Material to process>
'''
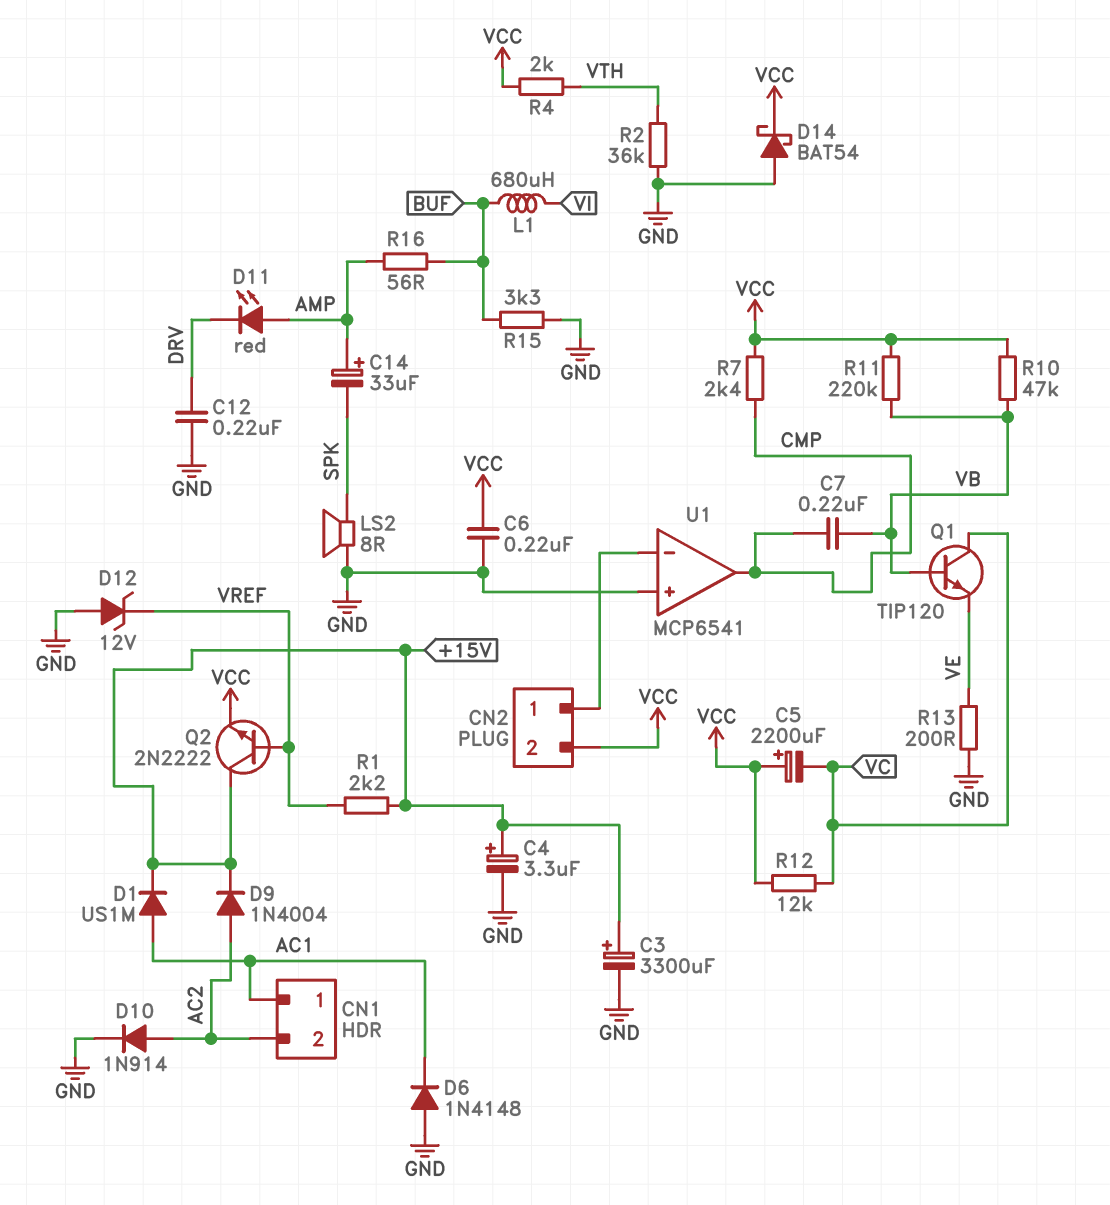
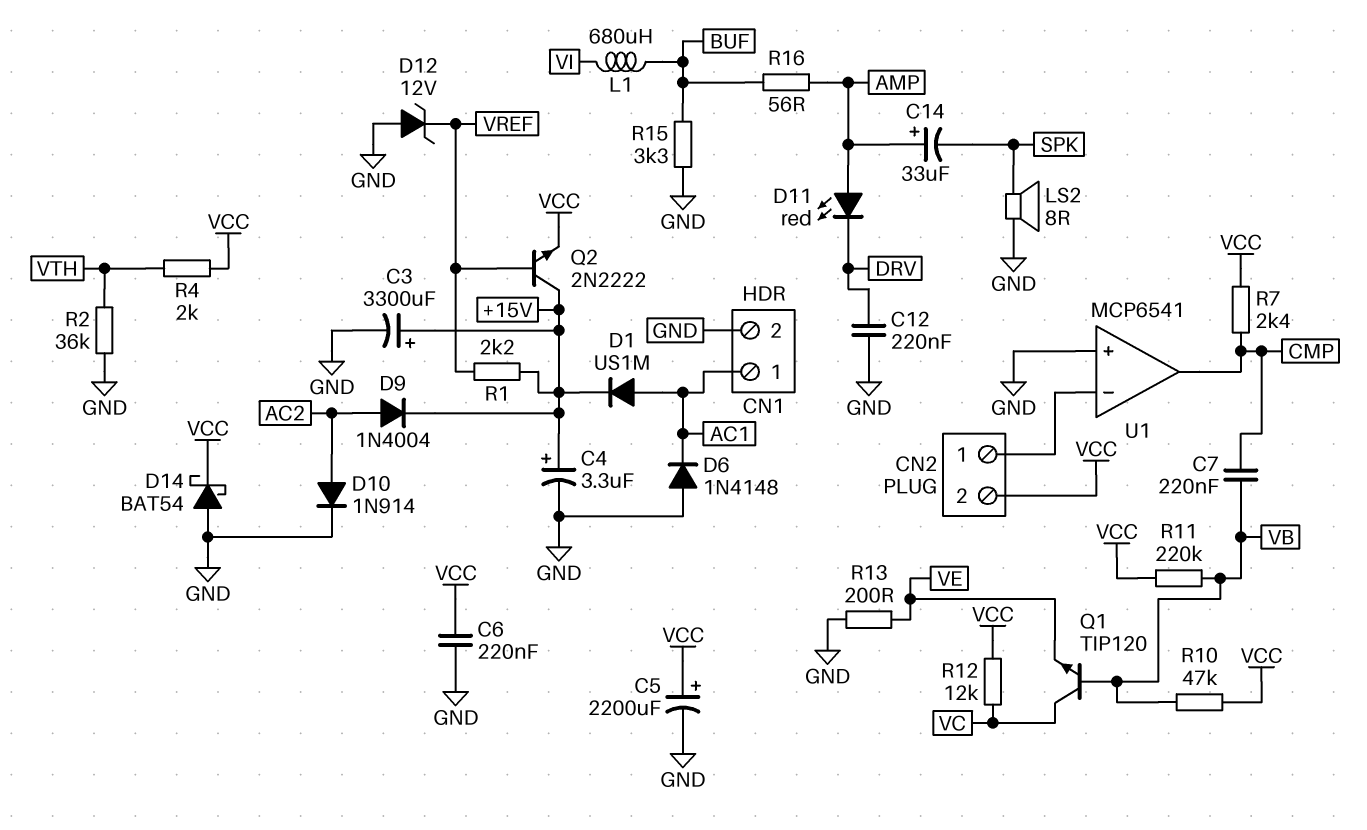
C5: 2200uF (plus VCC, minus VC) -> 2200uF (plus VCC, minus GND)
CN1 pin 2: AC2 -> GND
'''
'''
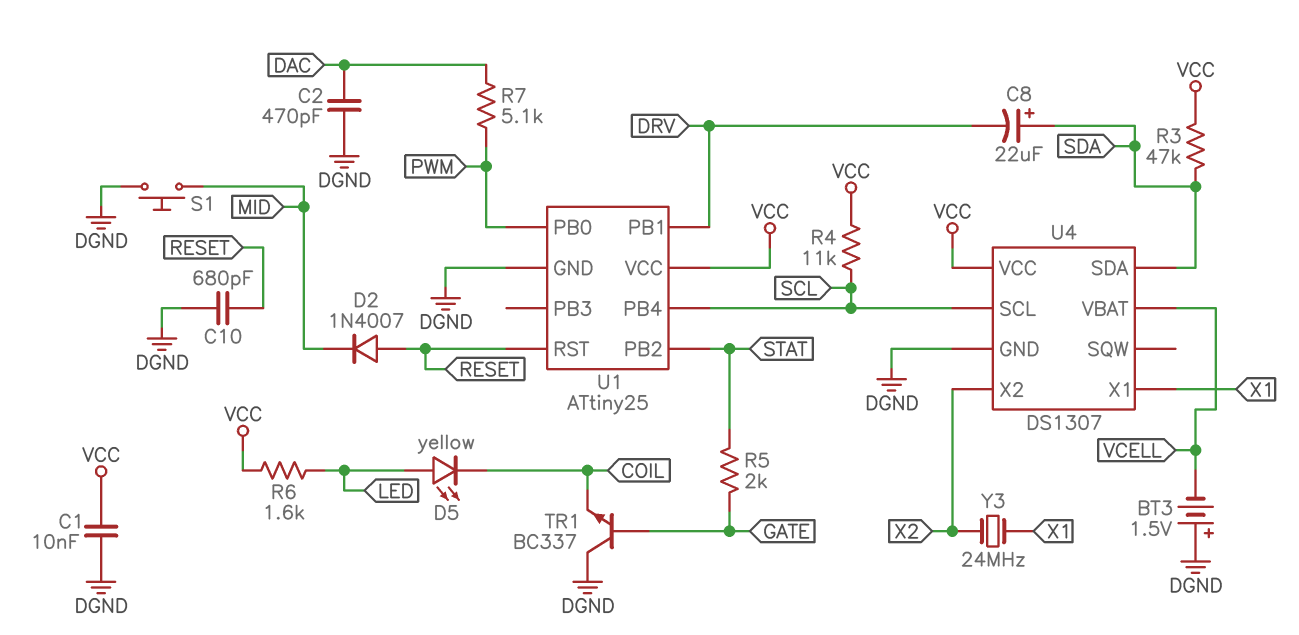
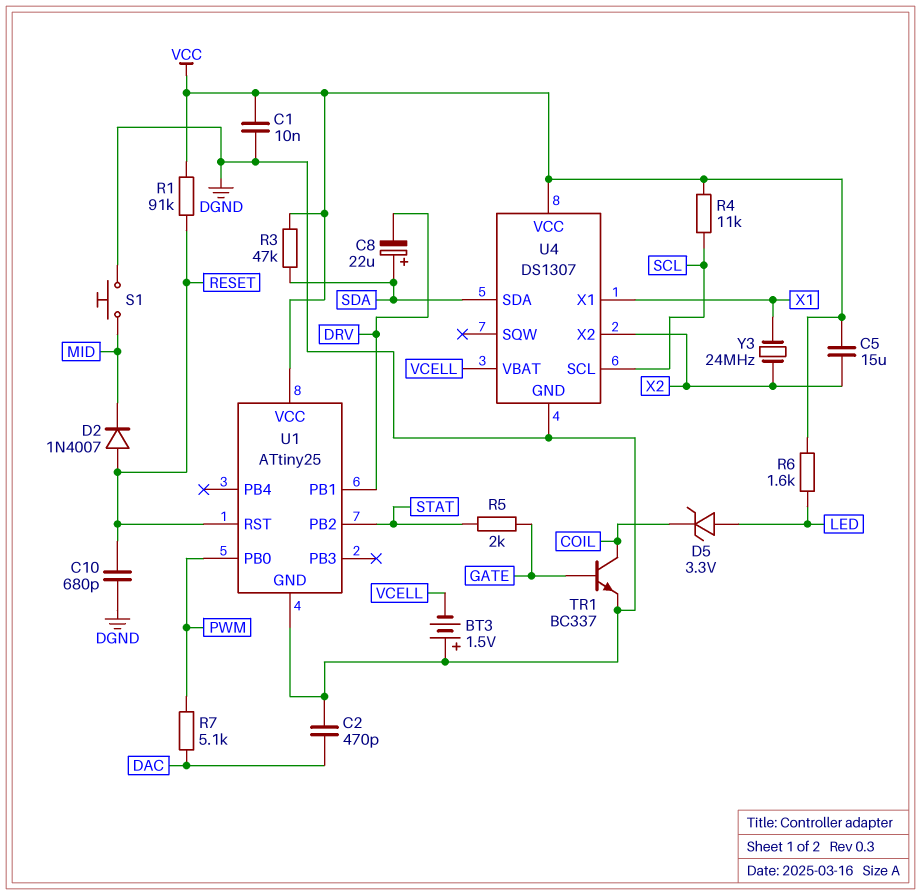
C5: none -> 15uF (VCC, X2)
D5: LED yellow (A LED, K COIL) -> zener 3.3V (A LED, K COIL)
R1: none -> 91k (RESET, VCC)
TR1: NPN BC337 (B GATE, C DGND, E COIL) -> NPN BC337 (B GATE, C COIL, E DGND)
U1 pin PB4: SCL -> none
'''
'''
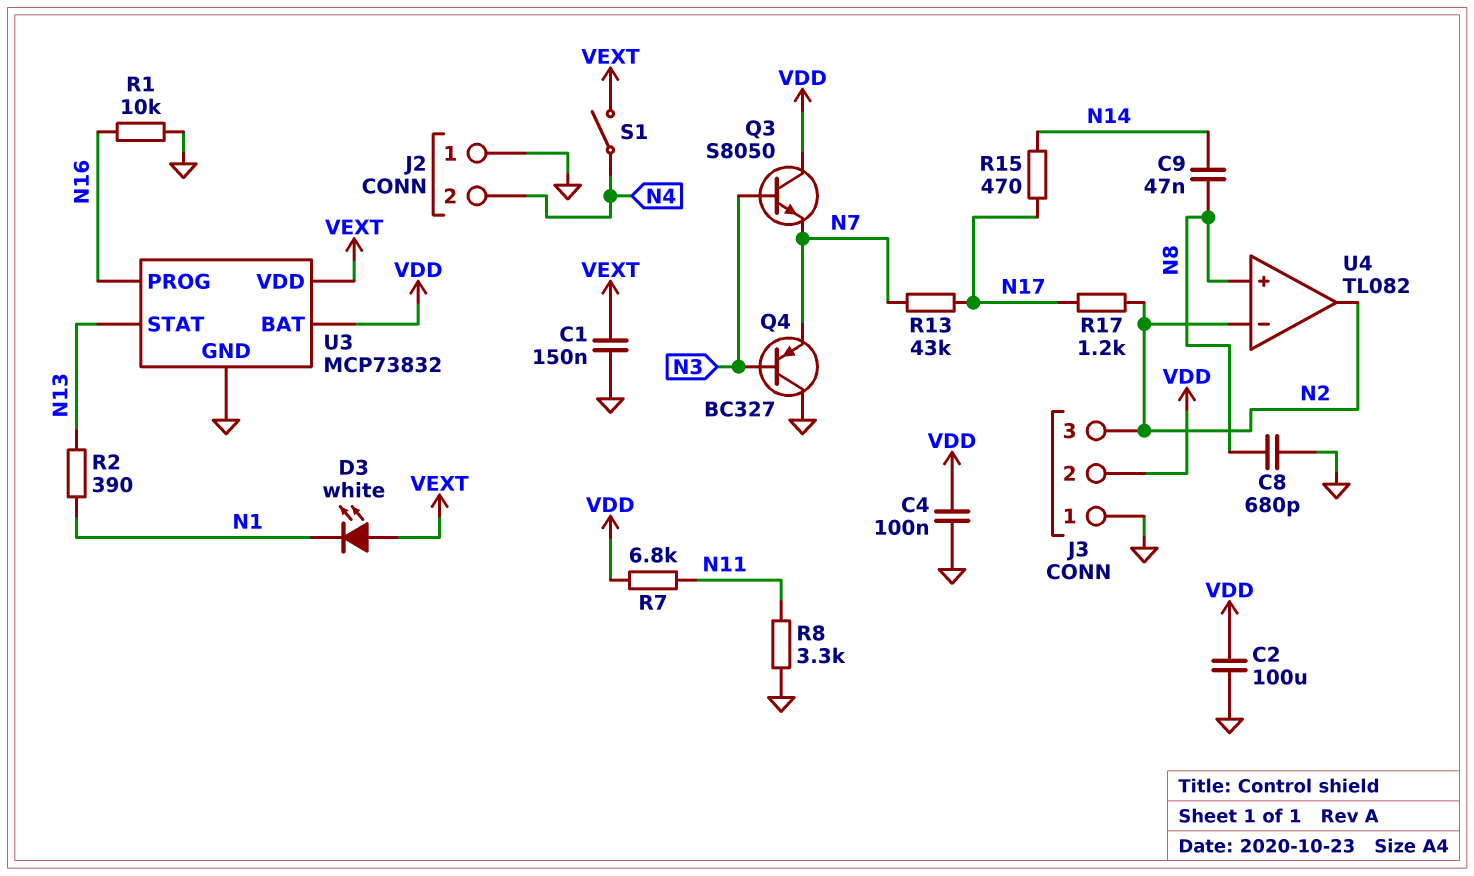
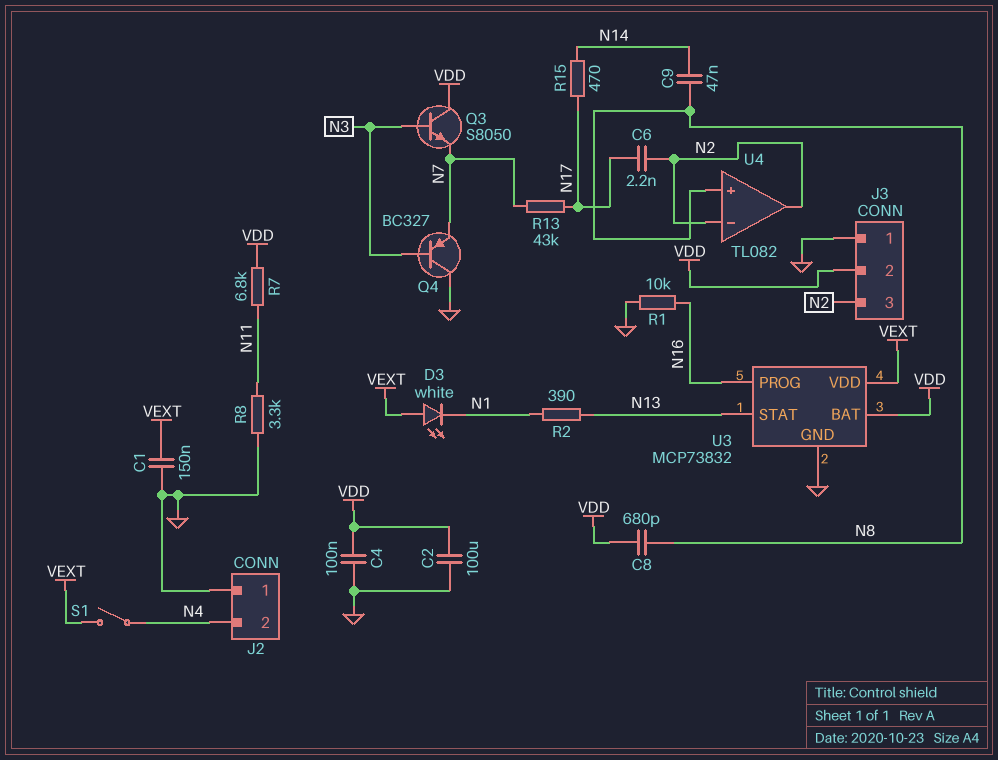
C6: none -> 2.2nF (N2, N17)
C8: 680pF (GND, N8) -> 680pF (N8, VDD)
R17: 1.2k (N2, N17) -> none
'''
Work to be completed>
From the records above, print exactly the lines that run from the line with "D5: LED yellow" to the line with "U1 pin PB4: SCL -> none", inclusive.

Result for this exercise>
D5: LED yellow (A LED, K COIL) -> zener 3.3V (A LED, K COIL)
R1: none -> 91k (RESET, VCC)
TR1: NPN BC337 (B GATE, C DGND, E COIL) -> NPN BC337 (B GATE, C COIL, E DGND)
U1 pin PB4: SCL -> none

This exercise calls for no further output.